[WORK TASK] Repeat the lines below exactly as written, please, from the line with "R15: 3.3k (IN, SPK) -> 3.3k (IN, VN)" to the line with "U203 pin VS: VCC -> GND", both lines included, and no others.

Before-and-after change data
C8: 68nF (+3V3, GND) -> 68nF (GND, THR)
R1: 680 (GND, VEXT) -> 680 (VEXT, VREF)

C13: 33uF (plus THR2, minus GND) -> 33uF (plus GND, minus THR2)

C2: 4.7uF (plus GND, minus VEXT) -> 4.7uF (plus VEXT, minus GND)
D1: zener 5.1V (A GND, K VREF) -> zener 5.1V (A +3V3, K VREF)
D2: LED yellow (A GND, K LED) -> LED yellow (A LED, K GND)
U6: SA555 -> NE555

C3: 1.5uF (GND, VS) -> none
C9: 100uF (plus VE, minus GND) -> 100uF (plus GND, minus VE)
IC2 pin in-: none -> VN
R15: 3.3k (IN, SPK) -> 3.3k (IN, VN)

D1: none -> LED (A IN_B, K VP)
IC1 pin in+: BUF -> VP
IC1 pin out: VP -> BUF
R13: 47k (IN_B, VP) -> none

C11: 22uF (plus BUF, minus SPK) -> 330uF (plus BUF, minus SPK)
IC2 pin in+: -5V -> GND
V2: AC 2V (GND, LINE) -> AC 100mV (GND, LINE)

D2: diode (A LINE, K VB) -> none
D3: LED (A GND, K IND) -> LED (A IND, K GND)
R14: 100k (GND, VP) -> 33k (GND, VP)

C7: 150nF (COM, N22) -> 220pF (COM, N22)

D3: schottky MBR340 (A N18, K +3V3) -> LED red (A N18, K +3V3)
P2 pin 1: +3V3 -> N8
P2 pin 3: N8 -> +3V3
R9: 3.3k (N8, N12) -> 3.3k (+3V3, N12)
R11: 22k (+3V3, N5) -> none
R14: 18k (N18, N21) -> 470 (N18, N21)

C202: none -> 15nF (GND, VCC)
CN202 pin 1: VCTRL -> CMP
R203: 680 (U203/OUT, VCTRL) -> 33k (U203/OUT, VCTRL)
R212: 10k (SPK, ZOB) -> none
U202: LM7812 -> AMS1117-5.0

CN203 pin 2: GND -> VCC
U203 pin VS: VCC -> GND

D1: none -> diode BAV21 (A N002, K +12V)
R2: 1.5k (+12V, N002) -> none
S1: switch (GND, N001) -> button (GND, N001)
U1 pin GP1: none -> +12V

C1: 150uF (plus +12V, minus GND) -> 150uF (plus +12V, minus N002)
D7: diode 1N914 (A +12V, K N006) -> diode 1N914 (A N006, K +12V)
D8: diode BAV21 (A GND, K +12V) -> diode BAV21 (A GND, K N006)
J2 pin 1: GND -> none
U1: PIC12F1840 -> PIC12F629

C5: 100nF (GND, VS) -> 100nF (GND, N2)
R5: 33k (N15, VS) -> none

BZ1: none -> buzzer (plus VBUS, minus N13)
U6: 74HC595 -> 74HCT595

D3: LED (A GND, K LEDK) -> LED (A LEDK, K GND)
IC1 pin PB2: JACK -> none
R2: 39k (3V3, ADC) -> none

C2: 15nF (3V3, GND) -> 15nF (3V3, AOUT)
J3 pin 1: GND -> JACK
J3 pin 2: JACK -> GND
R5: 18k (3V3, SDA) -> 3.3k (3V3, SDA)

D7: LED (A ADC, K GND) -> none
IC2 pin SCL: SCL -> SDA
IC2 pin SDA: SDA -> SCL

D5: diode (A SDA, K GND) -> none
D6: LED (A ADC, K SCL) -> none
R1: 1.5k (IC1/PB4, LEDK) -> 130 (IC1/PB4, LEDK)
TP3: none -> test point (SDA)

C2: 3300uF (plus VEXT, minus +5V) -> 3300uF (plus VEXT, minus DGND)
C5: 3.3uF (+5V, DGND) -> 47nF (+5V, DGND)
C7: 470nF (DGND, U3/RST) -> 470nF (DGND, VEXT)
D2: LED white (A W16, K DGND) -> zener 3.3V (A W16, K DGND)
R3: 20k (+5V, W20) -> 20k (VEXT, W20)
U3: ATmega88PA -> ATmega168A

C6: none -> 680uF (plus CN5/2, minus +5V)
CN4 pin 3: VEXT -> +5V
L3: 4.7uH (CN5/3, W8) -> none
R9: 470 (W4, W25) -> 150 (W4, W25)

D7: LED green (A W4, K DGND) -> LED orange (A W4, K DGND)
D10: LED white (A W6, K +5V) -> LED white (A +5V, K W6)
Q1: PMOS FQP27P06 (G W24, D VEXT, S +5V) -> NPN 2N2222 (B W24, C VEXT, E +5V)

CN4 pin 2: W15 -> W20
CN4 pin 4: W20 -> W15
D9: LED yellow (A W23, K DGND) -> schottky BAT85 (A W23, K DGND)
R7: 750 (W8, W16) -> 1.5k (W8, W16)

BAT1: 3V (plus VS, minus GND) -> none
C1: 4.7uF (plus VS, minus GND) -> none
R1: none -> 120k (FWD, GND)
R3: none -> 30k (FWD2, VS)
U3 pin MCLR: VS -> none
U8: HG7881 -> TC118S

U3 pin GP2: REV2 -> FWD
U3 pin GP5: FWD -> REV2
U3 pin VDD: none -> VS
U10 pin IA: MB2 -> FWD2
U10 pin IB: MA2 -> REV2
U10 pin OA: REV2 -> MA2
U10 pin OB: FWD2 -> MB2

[EXERCISE RESULT]
R15: 3.3k (IN, SPK) -> 3.3k (IN, VN)

D1: none -> LED (A IN_B, K VP)
IC1 pin in+: BUF -> VP
IC1 pin out: VP -> BUF
R13: 47k (IN_B, VP) -> none

C11: 22uF (plus BUF, minus SPK) -> 330uF (plus BUF, minus SPK)
IC2 pin in+: -5V -> GND
V2: AC 2V (GND, LINE) -> AC 100mV (GND, LINE)

D2: diode (A LINE, K VB) -> none
D3: LED (A GND, K IND) -> LED (A IND, K GND)
R14: 100k (GND, VP) -> 33k (GND, VP)

C7: 150nF (COM, N22) -> 220pF (COM, N22)

D3: schottky MBR340 (A N18, K +3V3) -> LED red (A N18, K +3V3)
P2 pin 1: +3V3 -> N8
P2 pin 3: N8 -> +3V3
R9: 3.3k (N8, N12) -> 3.3k (+3V3, N12)
R11: 22k (+3V3, N5) -> none
R14: 18k (N18, N21) -> 470 (N18, N21)

C202: none -> 15nF (GND, VCC)
CN202 pin 1: VCTRL -> CMP
R203: 680 (U203/OUT, VCTRL) -> 33k (U203/OUT, VCTRL)
R212: 10k (SPK, ZOB) -> none
U202: LM7812 -> AMS1117-5.0

CN203 pin 2: GND -> VCC
U203 pin VS: VCC -> GND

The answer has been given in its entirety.